EXERCISE — In the entries that follow, the lines from the line containing "CN4 pin 2: AOUT -> GND" up to and including the line containing "C7: 68pF (GND, VOL2) -> 68pF (GND, VOL)" must be copied exactly, with pictures omitted.
○ ○ ○
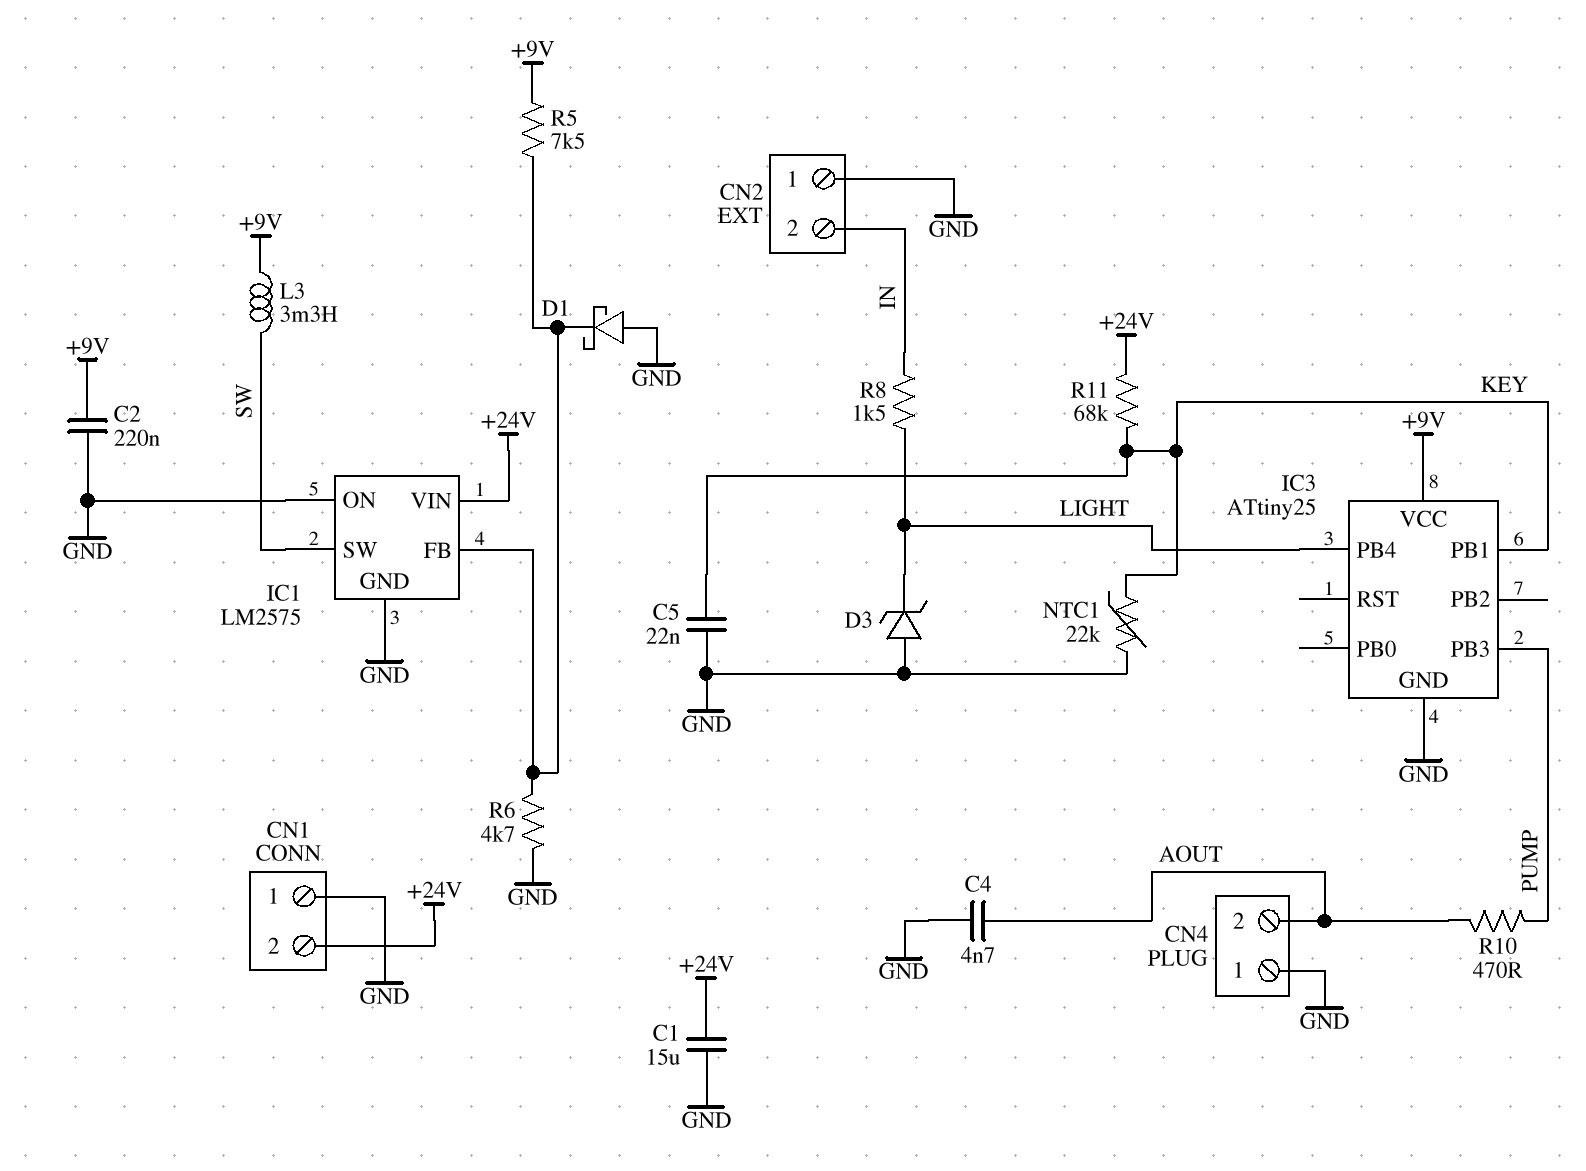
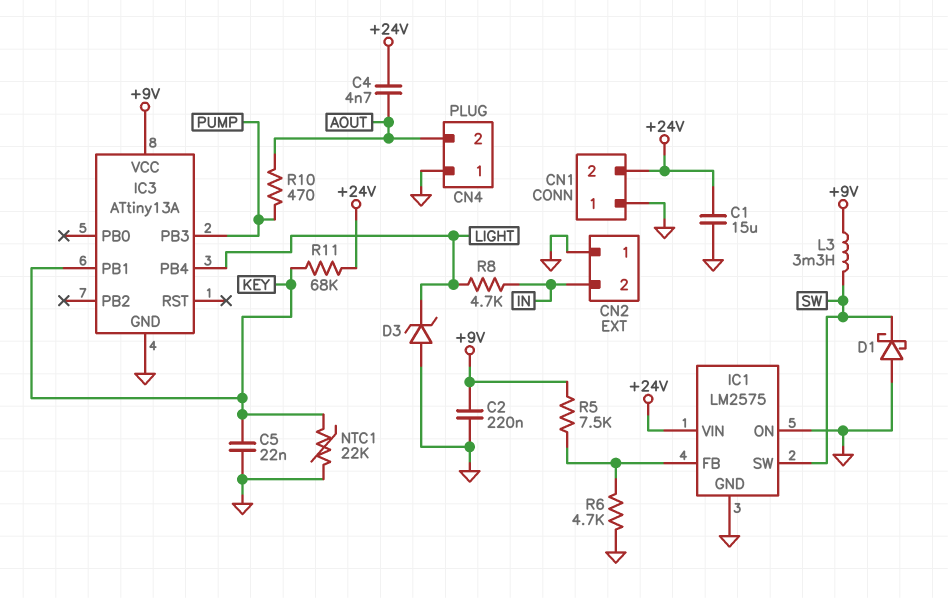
C4: 4.7nF (AOUT, GND) -> 4.7nF (+24V, AOUT)
D1: schottky (A GND, K IC1/FB) -> schottky (A GND, K SW)
IC3: ATtiny25 -> ATtiny13A
R8: 1.5k (IN, LIGHT) -> 4.7k (IN, LIGHT)

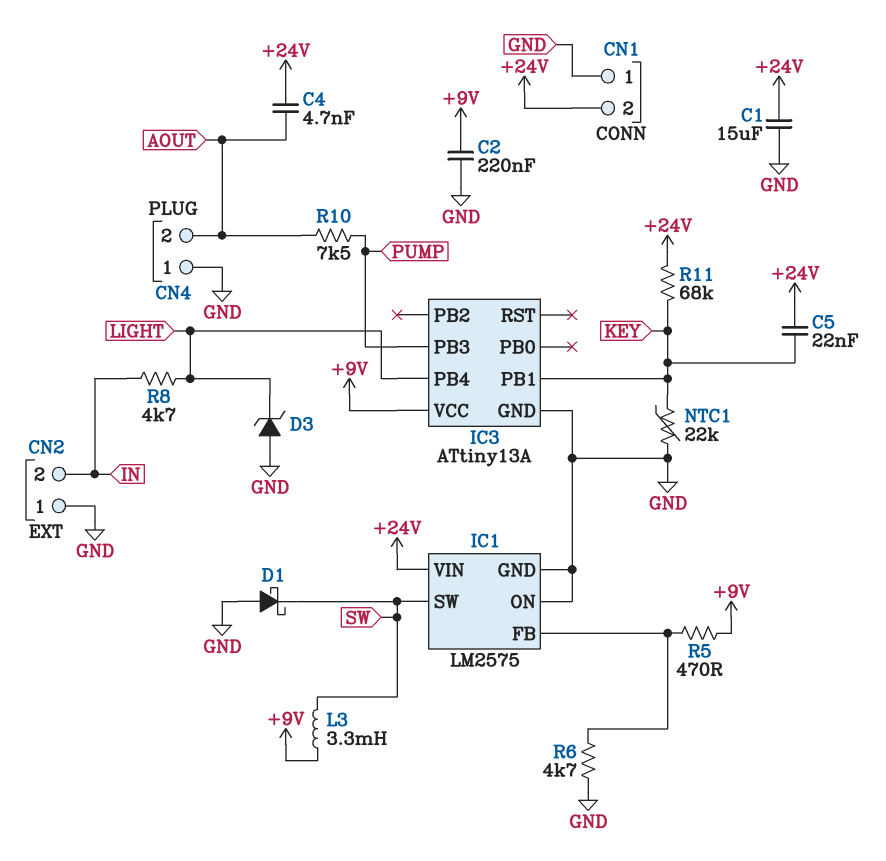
C5: 22nF (GND, KEY) -> 22nF (+24V, KEY)
R5: 7.5k (+9V, IC1/FB) -> 470 (+9V, IC1/FB)
R10: 470 (AOUT, PUMP) -> 7.5k (AOUT, PUMP)

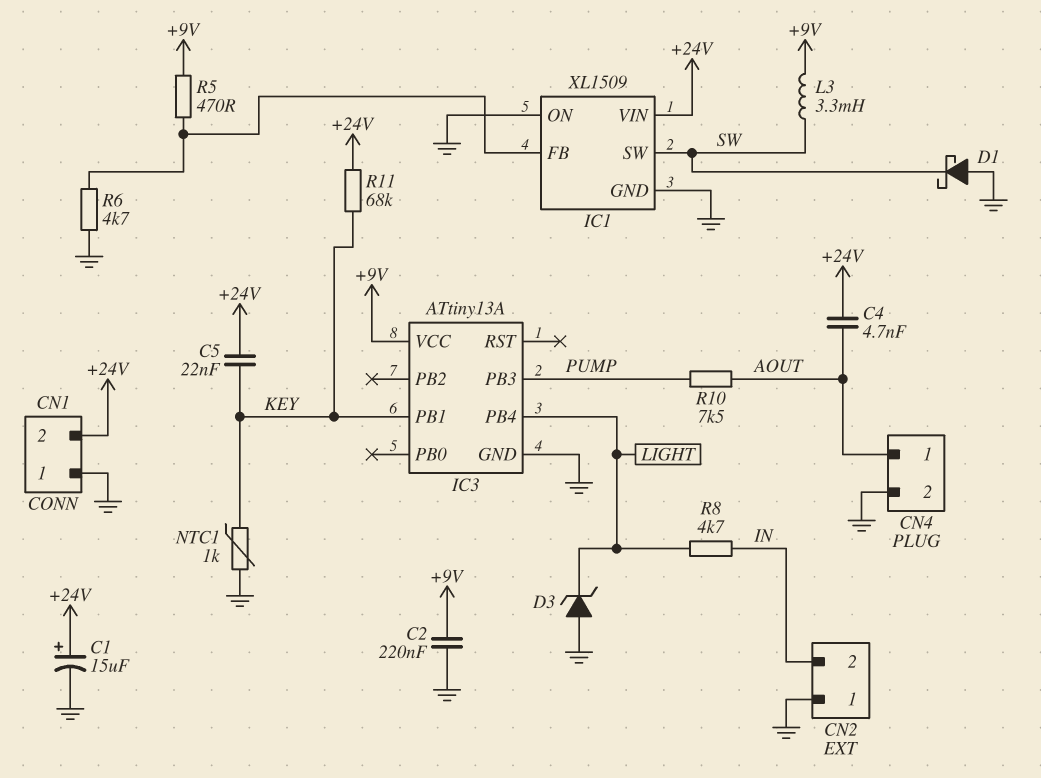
C1: 15uF (+24V, GND) -> 15uF (plus +24V, minus GND)
CN4 pin 1: GND -> AOUT
CN4 pin 2: AOUT -> GND
IC1: LM2575 -> XL1509
NTC1: 22k (GND, KEY) -> 1k (GND, KEY)

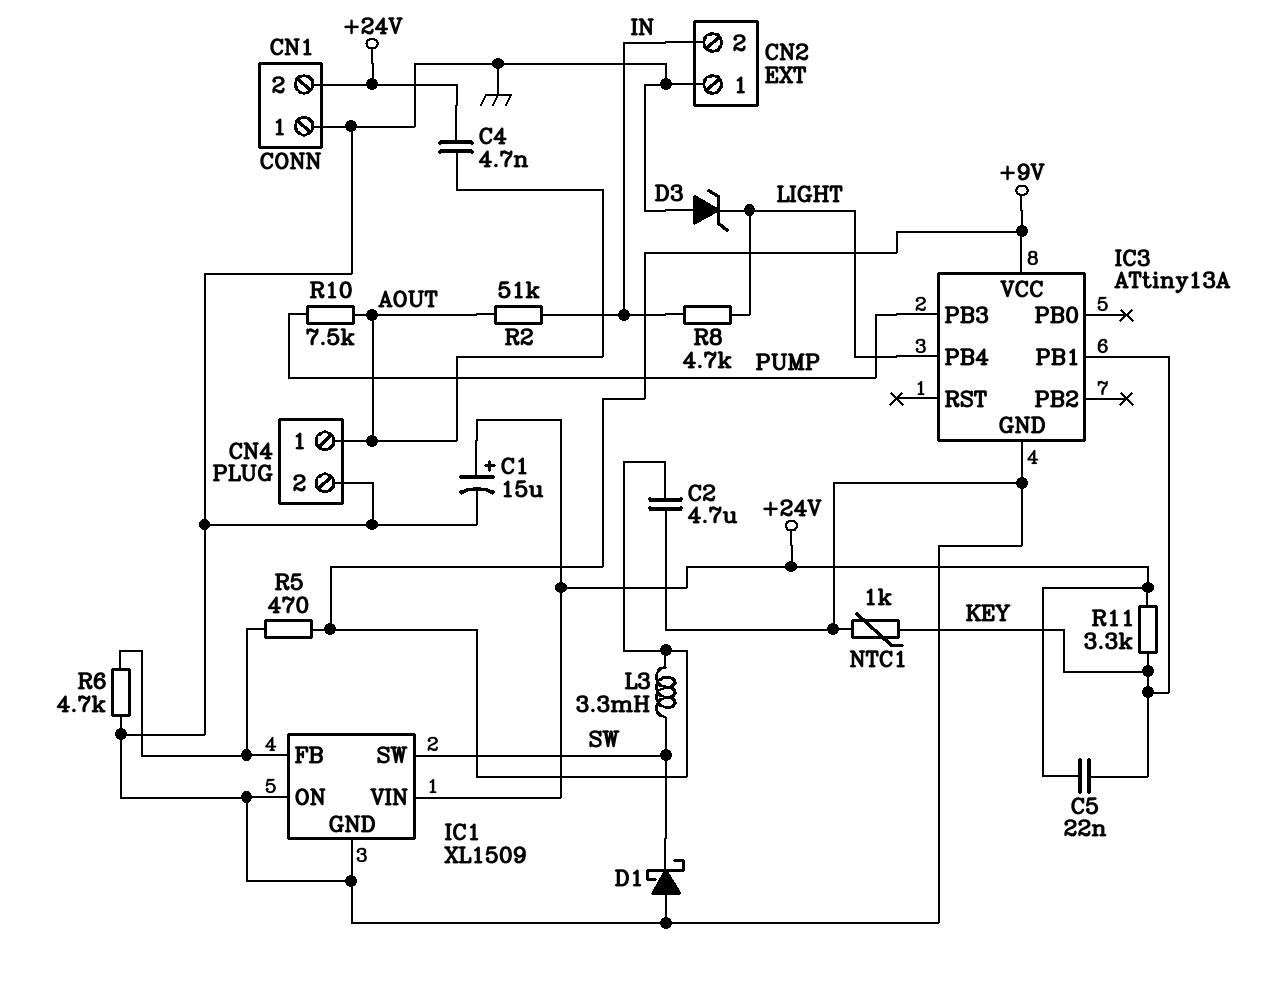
C2: 220nF (+9V, GND) -> 4.7uF (+9V, GND)
R2: none -> 51k (AOUT, IN)
R11: 68k (+24V, KEY) -> 3.3k (+24V, KEY)

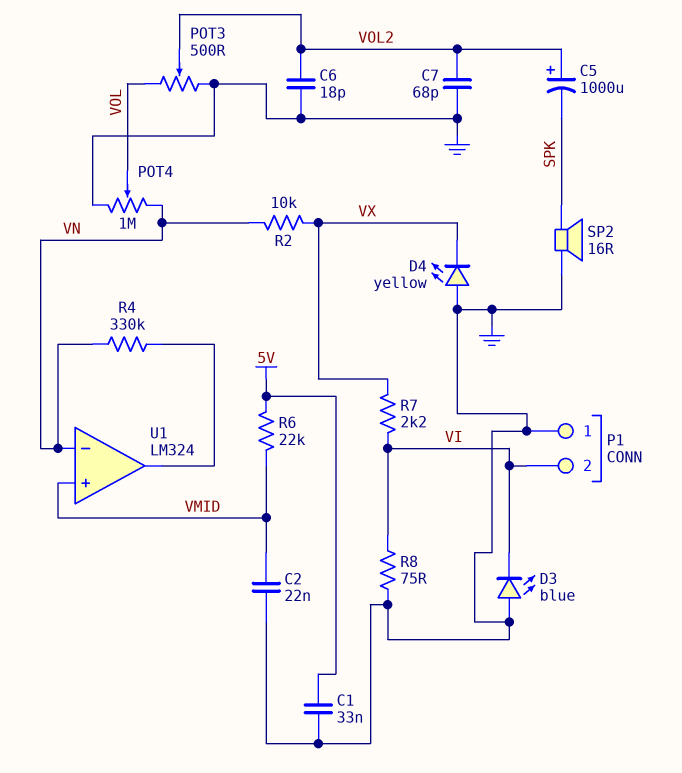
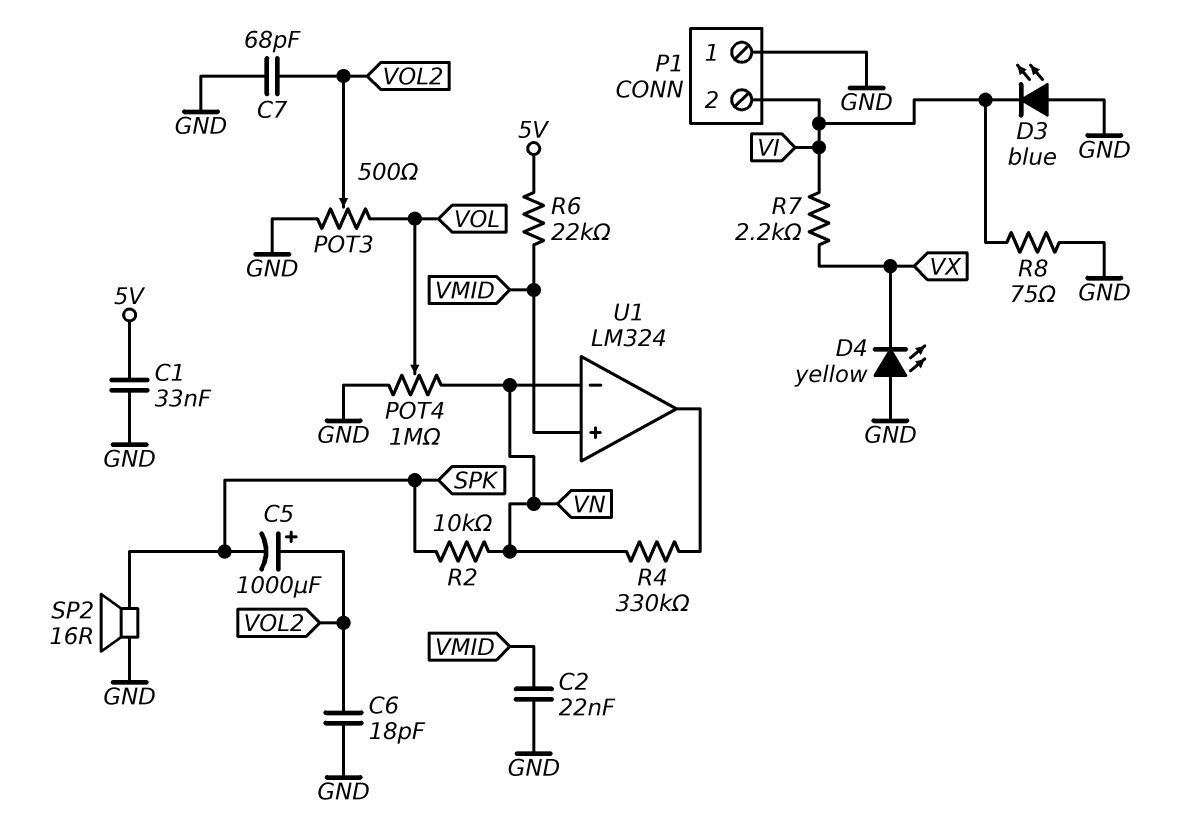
R2: 10k (VN, VX) -> 10k (SPK, VN)

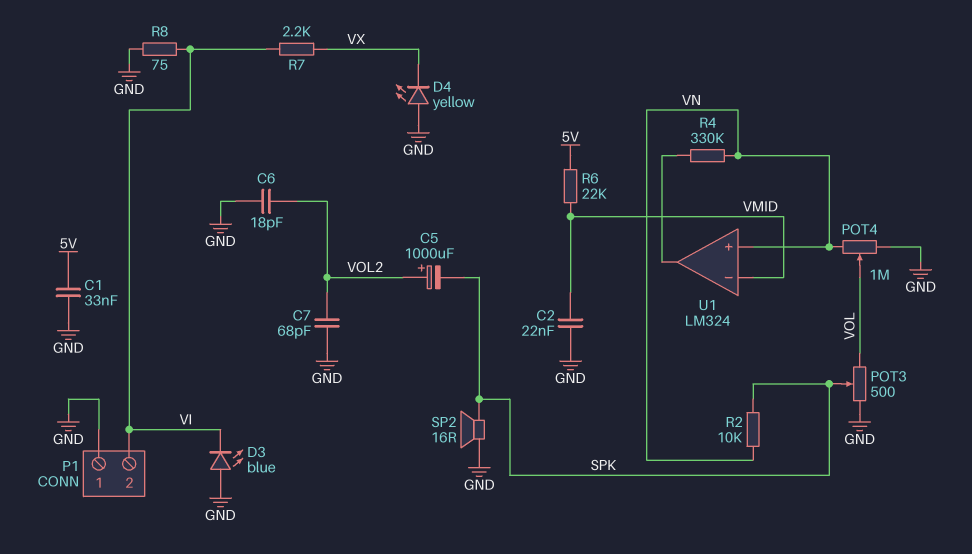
POT3: 500 (GND, VOL, wiper VOL2) -> 500 (GND, VOL, wiper SPK)
U1 pin in+: VMID -> VN
U1 pin in-: VN -> VMID

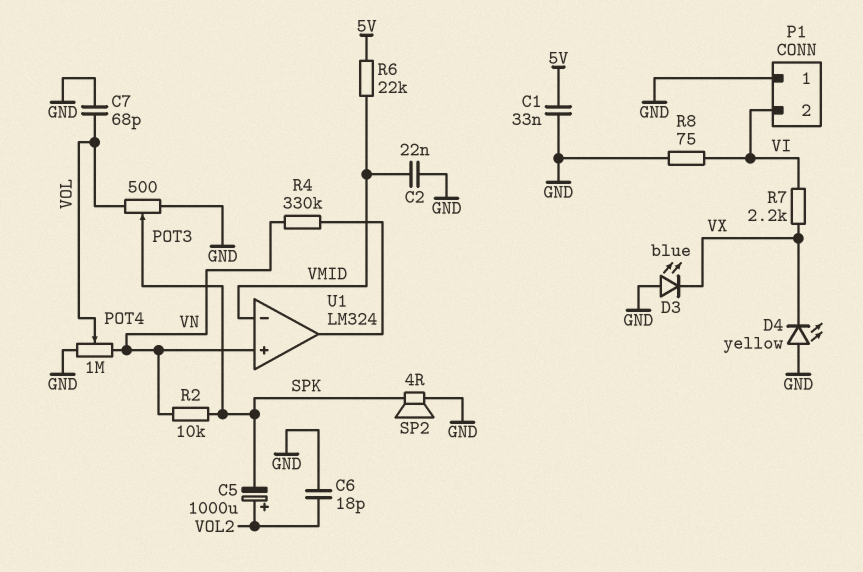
C7: 68pF (GND, VOL2) -> 68pF (GND, VOL)
D3: LED blue (A GND, K VI) -> LED blue (A GND, K VX)
SP2: speaker 16R (GND, SPK) -> speaker 4R (GND, SPK)

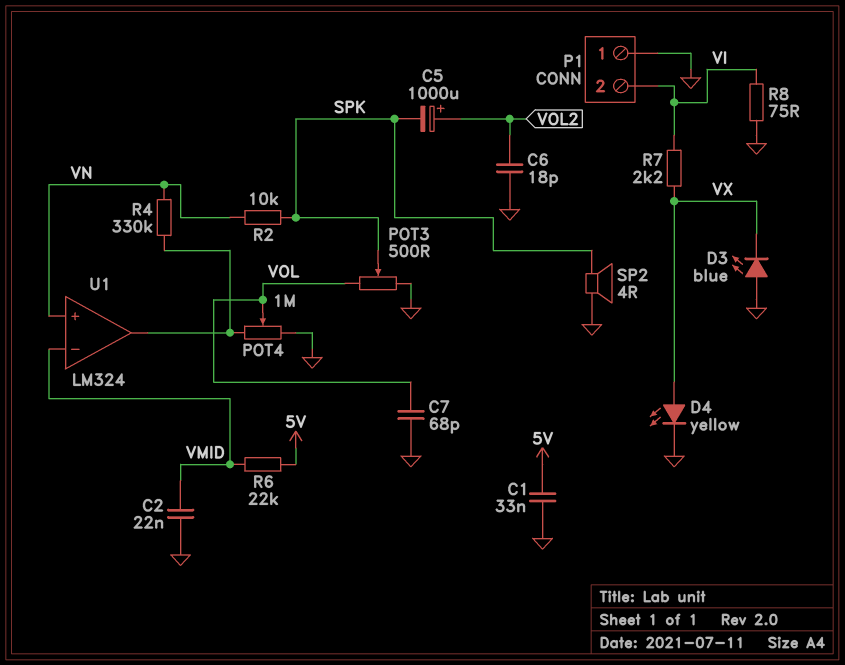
D4: LED yellow (A GND, K VX) -> LED yellow (A VX, K GND)
POT4: 1M (GND, VN, wiper VOL) -> 1M (GND, U1/out, wiper VOL)

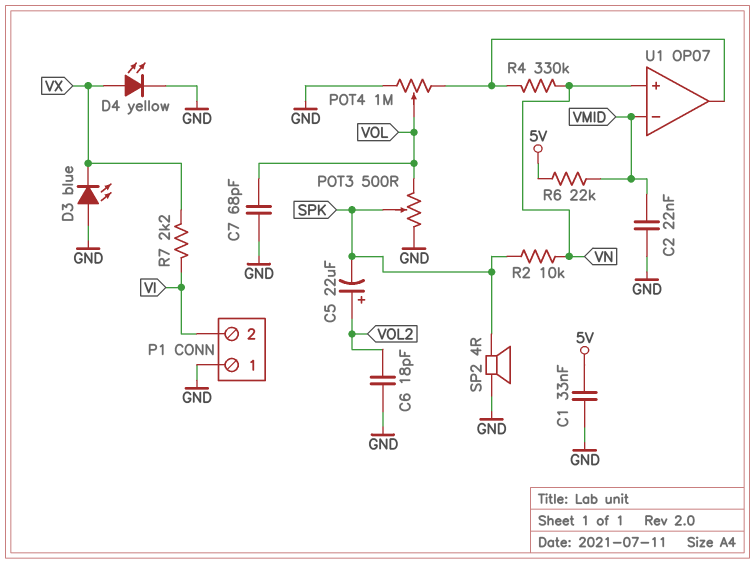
C5: 1000uF (plus VOL2, minus SPK) -> 22uF (plus VOL2, minus SPK)
R8: 75 (GND, VI) -> none
U1: LM324 -> OP07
○ ○ ○
YOUR SOLUTION —
CN4 pin 2: AOUT -> GND
IC1: LM2575 -> XL1509
NTC1: 22k (GND, KEY) -> 1k (GND, KEY)

C2: 220nF (+9V, GND) -> 4.7uF (+9V, GND)
R2: none -> 51k (AOUT, IN)
R11: 68k (+24V, KEY) -> 3.3k (+24V, KEY)

R2: 10k (VN, VX) -> 10k (SPK, VN)

POT3: 500 (GND, VOL, wiper VOL2) -> 500 (GND, VOL, wiper SPK)
U1 pin in+: VMID -> VN
U1 pin in-: VN -> VMID

C7: 68pF (GND, VOL2) -> 68pF (GND, VOL)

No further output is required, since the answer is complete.